### Raw data
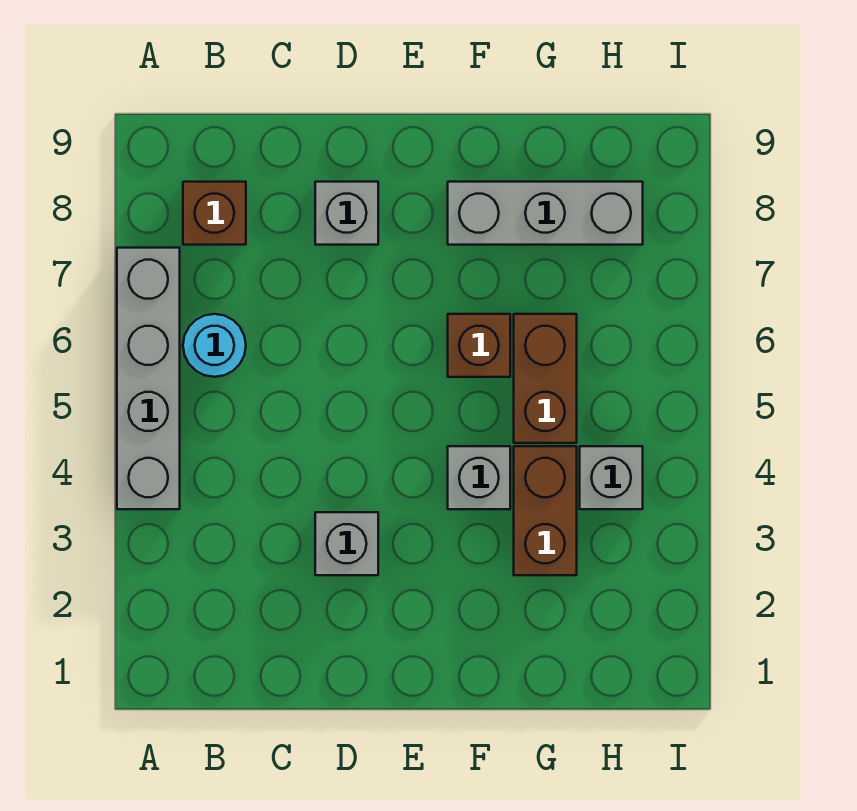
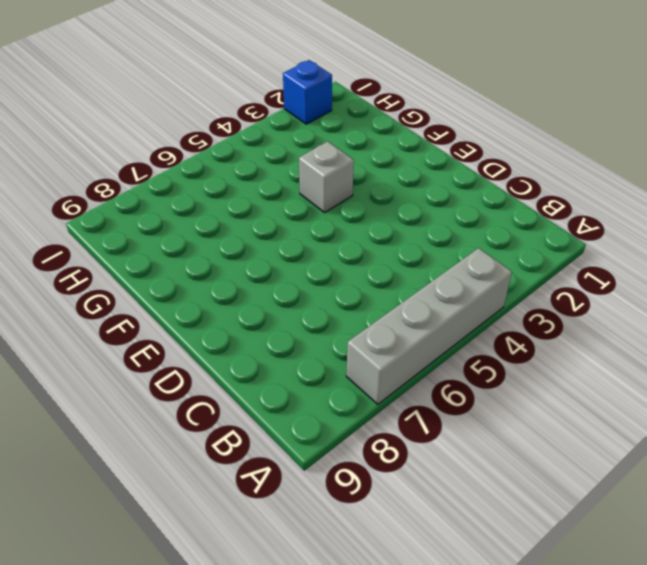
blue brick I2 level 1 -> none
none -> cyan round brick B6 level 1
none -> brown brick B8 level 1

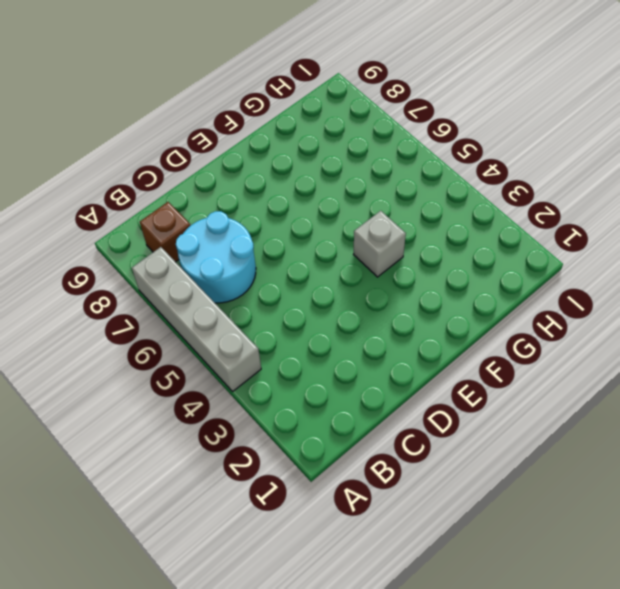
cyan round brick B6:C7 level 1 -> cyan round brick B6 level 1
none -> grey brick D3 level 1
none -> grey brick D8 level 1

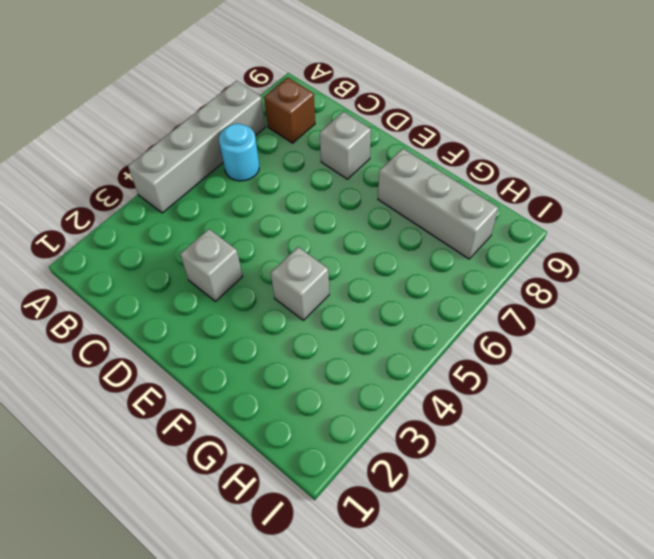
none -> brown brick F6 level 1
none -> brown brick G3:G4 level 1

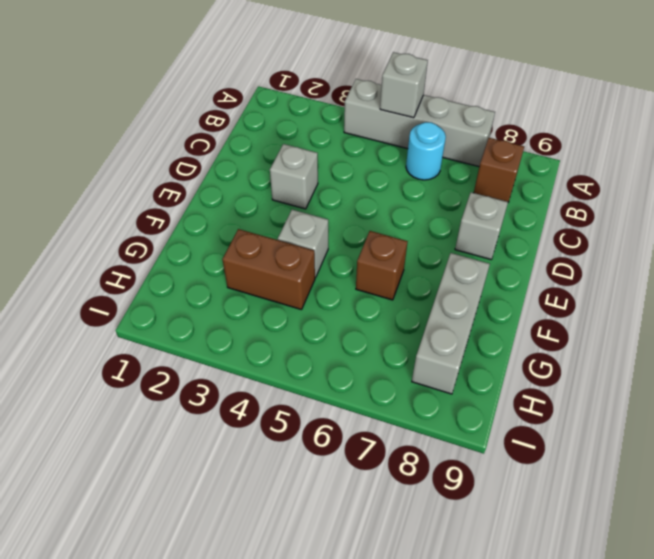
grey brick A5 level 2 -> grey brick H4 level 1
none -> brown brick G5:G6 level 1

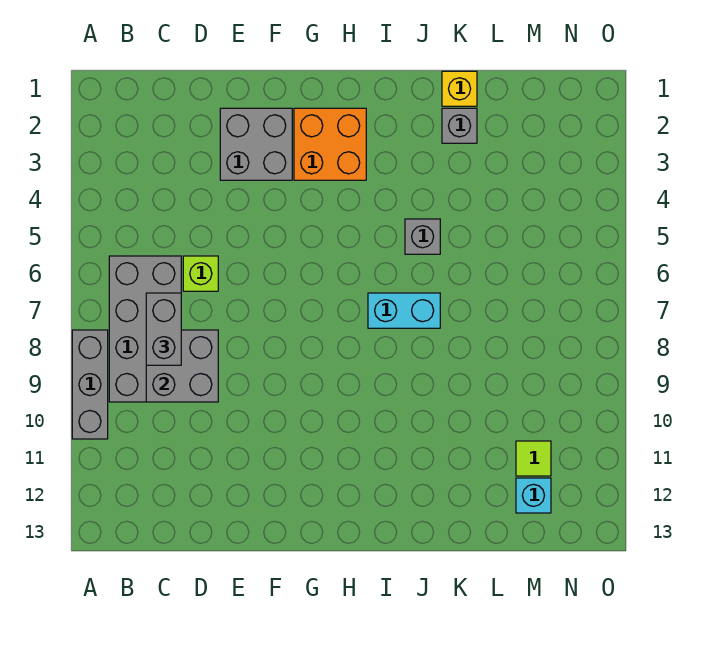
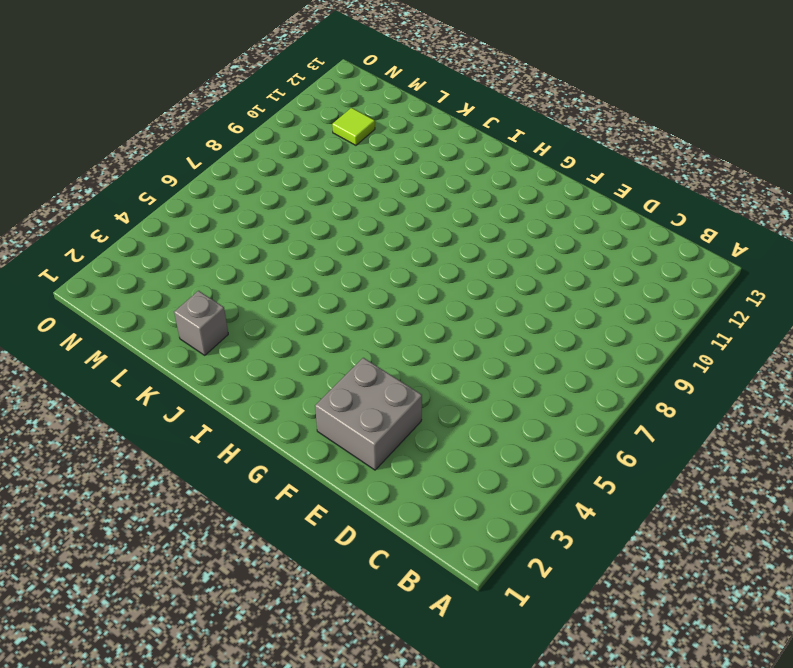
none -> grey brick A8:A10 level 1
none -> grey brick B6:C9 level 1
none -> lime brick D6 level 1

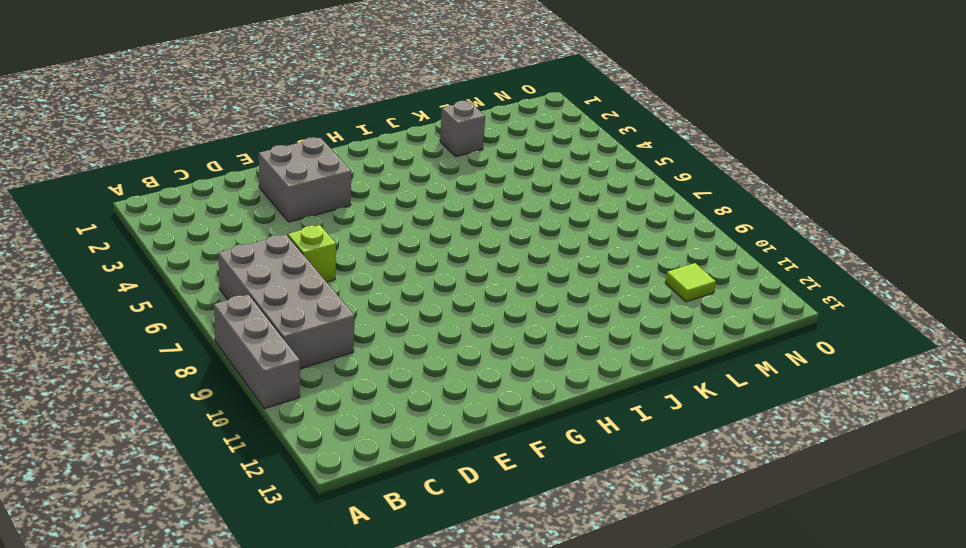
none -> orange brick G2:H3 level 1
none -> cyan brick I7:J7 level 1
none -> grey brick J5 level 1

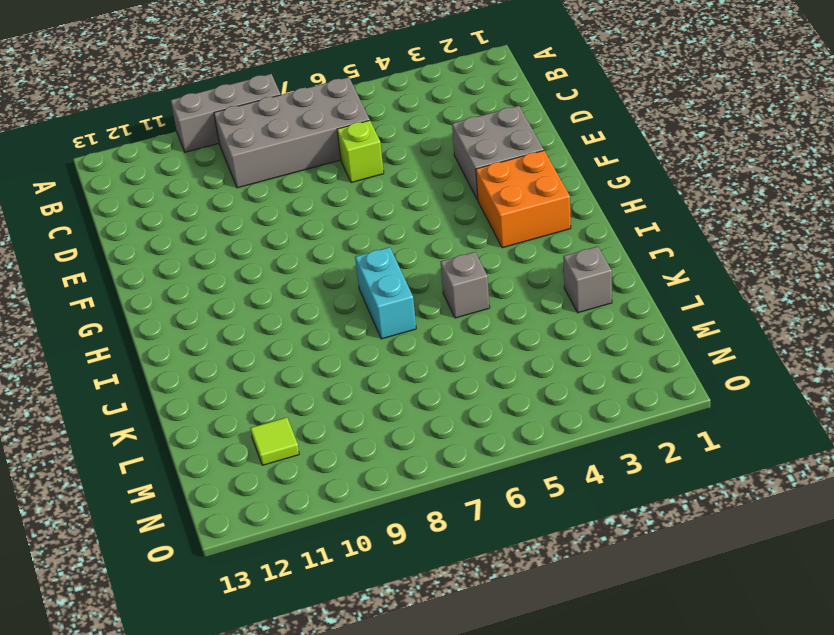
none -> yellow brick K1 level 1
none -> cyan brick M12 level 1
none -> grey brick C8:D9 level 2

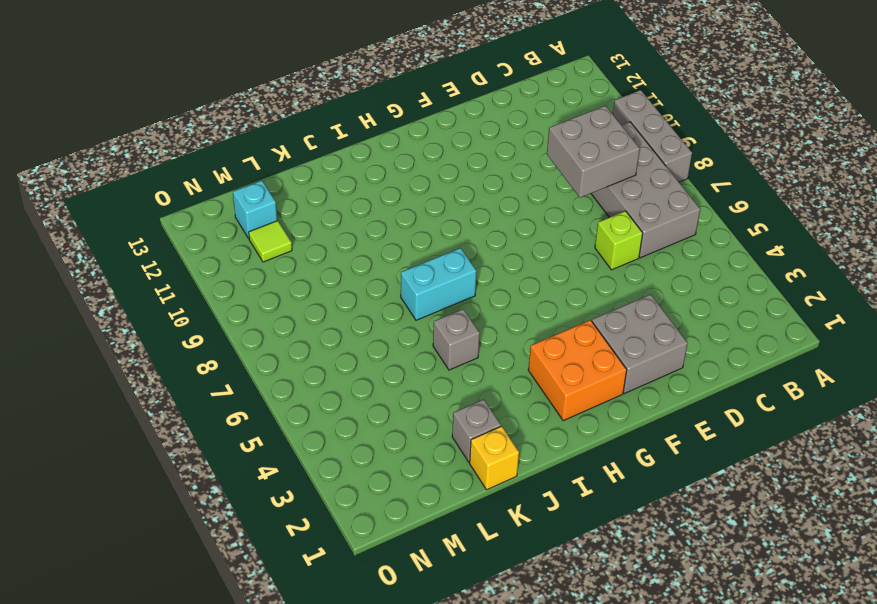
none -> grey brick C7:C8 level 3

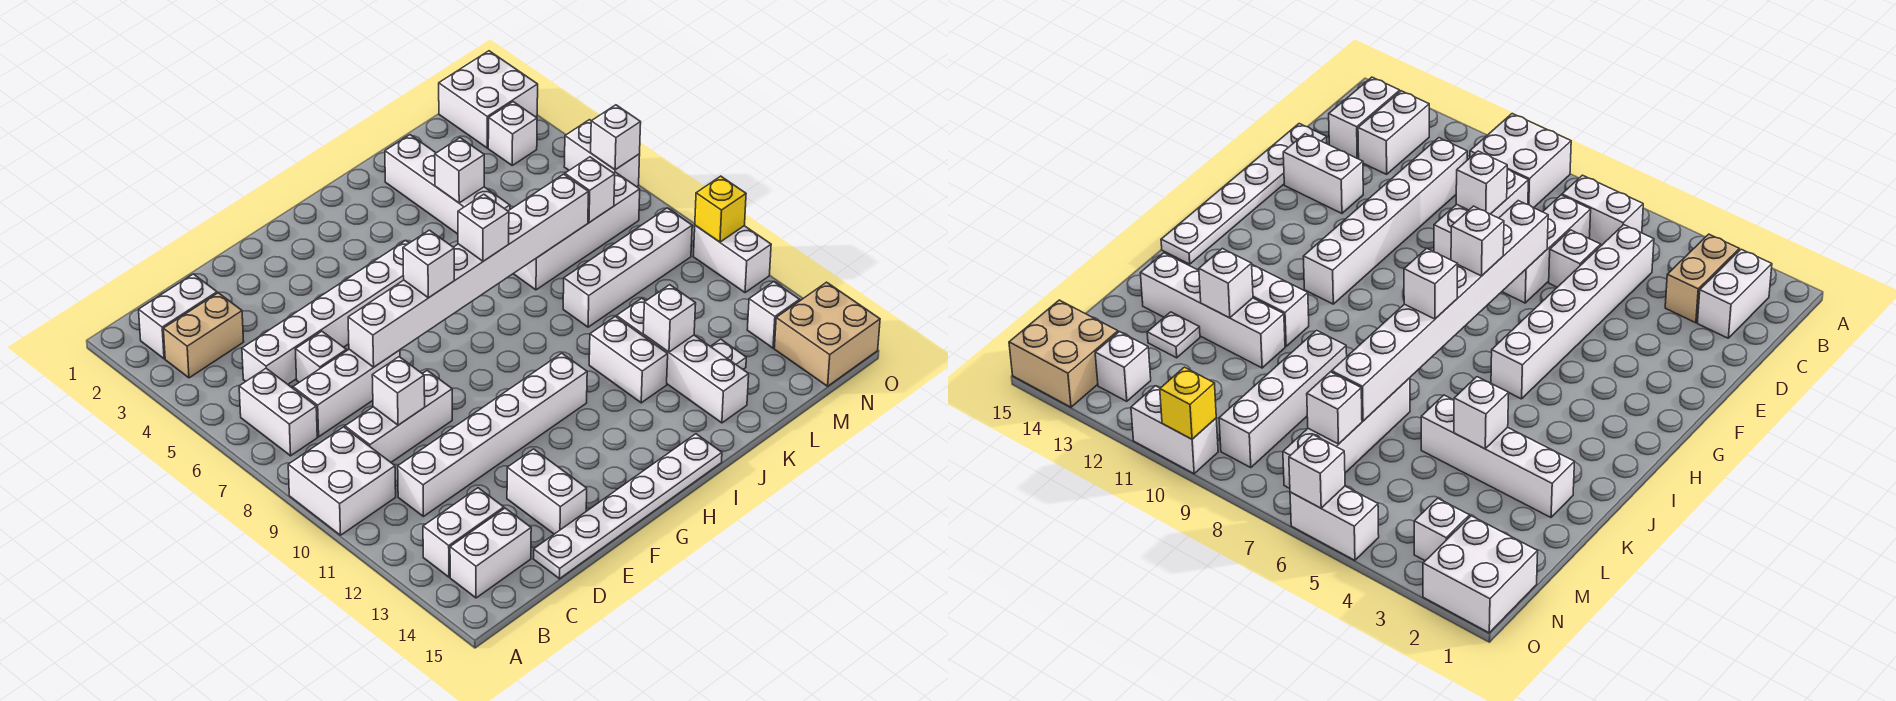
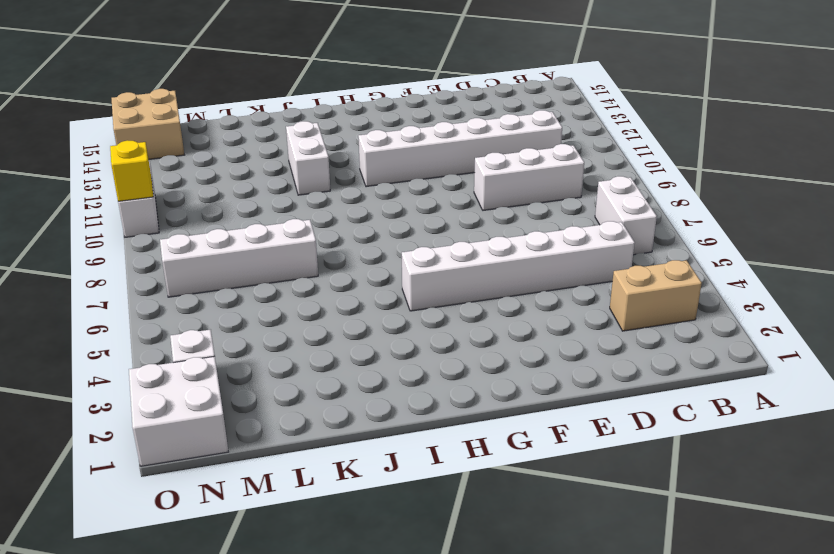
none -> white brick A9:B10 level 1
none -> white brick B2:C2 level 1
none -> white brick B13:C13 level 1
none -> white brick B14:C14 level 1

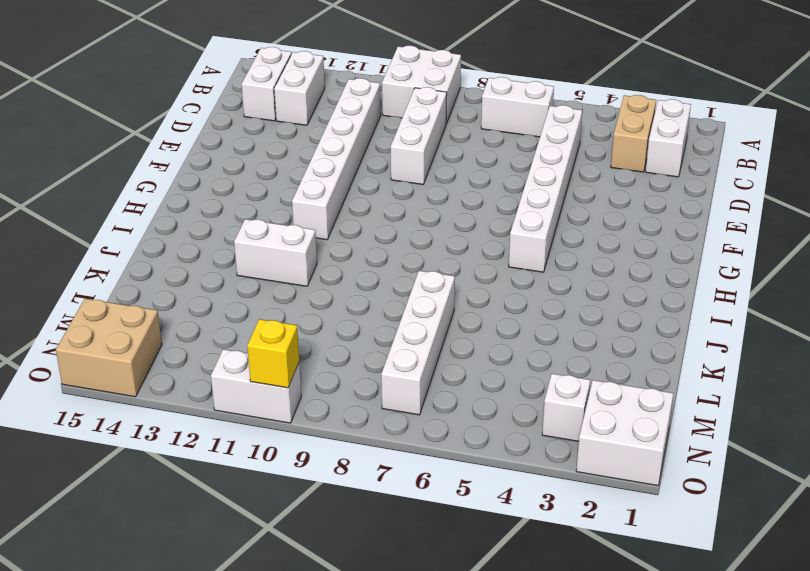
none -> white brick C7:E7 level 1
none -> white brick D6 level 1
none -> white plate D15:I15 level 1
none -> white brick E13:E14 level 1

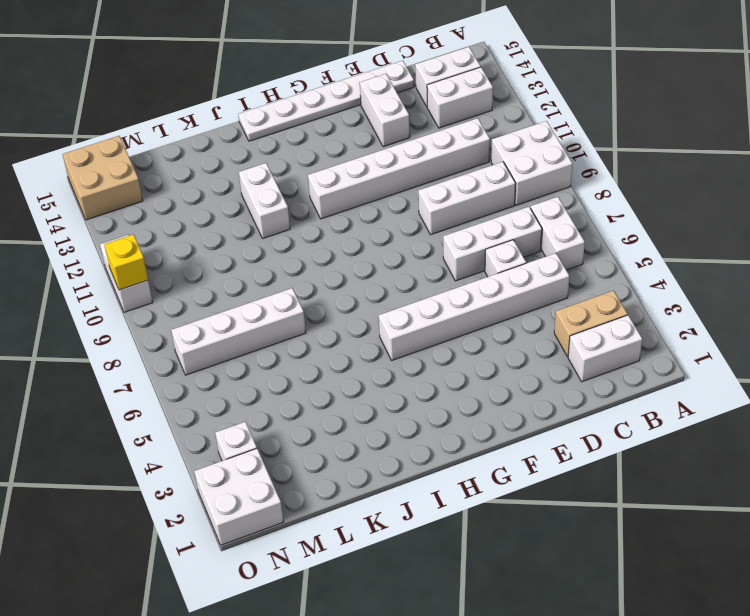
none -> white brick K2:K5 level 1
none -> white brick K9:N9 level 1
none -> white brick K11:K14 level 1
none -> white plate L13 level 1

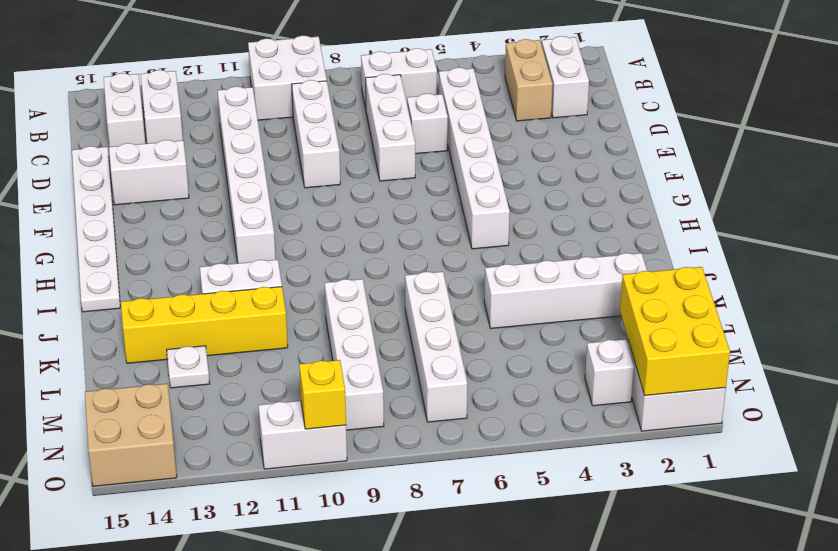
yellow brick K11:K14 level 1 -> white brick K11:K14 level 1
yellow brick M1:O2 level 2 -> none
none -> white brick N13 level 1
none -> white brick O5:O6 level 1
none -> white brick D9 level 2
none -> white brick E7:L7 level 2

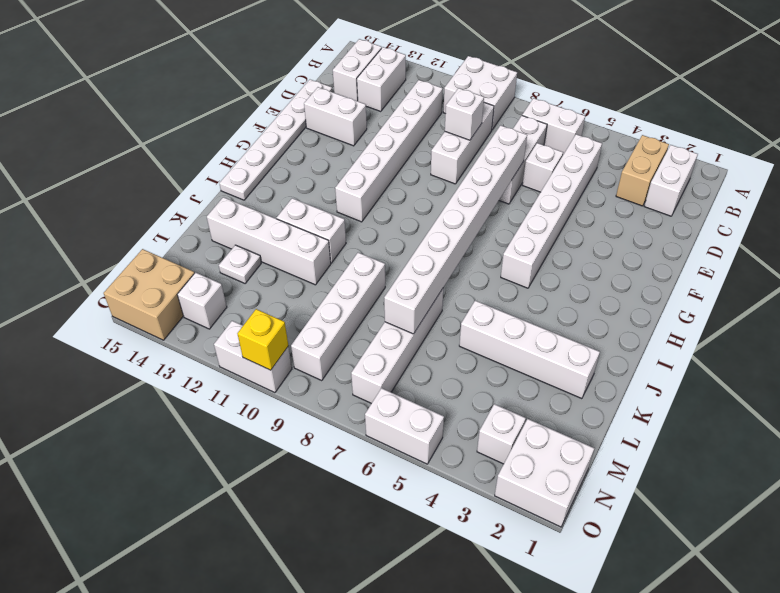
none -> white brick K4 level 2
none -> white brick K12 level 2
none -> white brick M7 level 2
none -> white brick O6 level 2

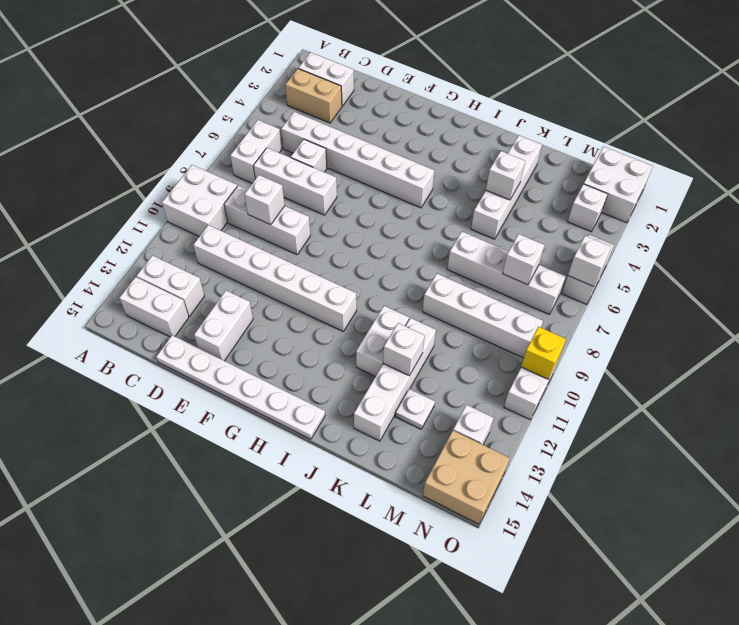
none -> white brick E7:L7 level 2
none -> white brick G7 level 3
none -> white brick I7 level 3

### Exercise objective
Please repeat every record above exactly, but leave out the pictures.

### Exercise output
blue brick I2 level 1 -> none
none -> cyan round brick B6 level 1
none -> brown brick B8 level 1

cyan round brick B6:C7 level 1 -> cyan round brick B6 level 1
none -> grey brick D3 level 1
none -> grey brick D8 level 1

none -> brown brick F6 level 1
none -> brown brick G3:G4 level 1

grey brick A5 level 2 -> grey brick H4 level 1
none -> brown brick G5:G6 level 1

none -> grey brick A8:A10 level 1
none -> grey brick B6:C9 level 1
none -> lime brick D6 level 1

none -> orange brick G2:H3 level 1
none -> cyan brick I7:J7 level 1
none -> grey brick J5 level 1

none -> yellow brick K1 level 1
none -> cyan brick M12 level 1
none -> grey brick C8:D9 level 2

none -> grey brick C7:C8 level 3

none -> white brick A9:B10 level 1
none -> white brick B2:C2 level 1
none -> white brick B13:C13 level 1
none -> white brick B14:C14 level 1

none -> white brick C7:E7 level 1
none -> white brick D6 level 1
none -> white plate D15:I15 level 1
none -> white brick E13:E14 level 1

none -> white brick K2:K5 level 1
none -> white brick K9:N9 level 1
none -> white brick K11:K14 level 1
none -> white plate L13 level 1

yellow brick K11:K14 level 1 -> white brick K11:K14 level 1
yellow brick M1:O2 level 2 -> none
none -> white brick N13 level 1
none -> white brick O5:O6 level 1
none -> white brick D9 level 2
none -> white brick E7:L7 level 2

none -> white brick K4 level 2
none -> white brick K12 level 2
none -> white brick M7 level 2
none -> white brick O6 level 2

none -> white brick E7:L7 level 2
none -> white brick G7 level 3
none -> white brick I7 level 3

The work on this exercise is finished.